[Records — start]

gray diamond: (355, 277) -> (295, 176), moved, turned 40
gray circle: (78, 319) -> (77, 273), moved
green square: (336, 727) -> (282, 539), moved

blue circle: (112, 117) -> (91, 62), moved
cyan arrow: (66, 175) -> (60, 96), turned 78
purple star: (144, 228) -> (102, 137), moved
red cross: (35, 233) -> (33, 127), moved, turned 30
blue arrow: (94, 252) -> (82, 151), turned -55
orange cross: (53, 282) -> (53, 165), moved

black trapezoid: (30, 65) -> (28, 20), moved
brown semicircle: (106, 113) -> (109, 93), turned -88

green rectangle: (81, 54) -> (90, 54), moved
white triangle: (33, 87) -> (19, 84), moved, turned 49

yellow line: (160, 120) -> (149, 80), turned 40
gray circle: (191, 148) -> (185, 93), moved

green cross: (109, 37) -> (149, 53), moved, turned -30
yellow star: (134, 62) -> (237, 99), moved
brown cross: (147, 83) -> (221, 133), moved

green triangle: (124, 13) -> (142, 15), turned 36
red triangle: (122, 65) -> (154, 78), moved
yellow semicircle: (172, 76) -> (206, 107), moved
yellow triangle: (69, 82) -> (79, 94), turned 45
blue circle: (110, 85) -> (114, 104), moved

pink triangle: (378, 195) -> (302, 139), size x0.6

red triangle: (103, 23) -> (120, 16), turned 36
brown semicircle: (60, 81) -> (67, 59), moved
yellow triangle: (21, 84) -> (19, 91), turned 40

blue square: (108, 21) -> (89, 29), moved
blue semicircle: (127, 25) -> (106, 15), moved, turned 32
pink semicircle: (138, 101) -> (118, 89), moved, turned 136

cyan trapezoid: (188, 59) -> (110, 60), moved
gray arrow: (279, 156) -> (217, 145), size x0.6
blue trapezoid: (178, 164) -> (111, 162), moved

[Records — finish]

[Work order]
From the line that contains "yellow semicircle: (172, 76)" to the last line of the data, write out each line exactly and add nothing.

[Answer to the exercise]
yellow semicircle: (172, 76) -> (206, 107), moved
yellow triangle: (69, 82) -> (79, 94), turned 45
blue circle: (110, 85) -> (114, 104), moved

pink triangle: (378, 195) -> (302, 139), size x0.6

red triangle: (103, 23) -> (120, 16), turned 36
brown semicircle: (60, 81) -> (67, 59), moved
yellow triangle: (21, 84) -> (19, 91), turned 40

blue square: (108, 21) -> (89, 29), moved
blue semicircle: (127, 25) -> (106, 15), moved, turned 32
pink semicircle: (138, 101) -> (118, 89), moved, turned 136

cyan trapezoid: (188, 59) -> (110, 60), moved
gray arrow: (279, 156) -> (217, 145), size x0.6
blue trapezoid: (178, 164) -> (111, 162), moved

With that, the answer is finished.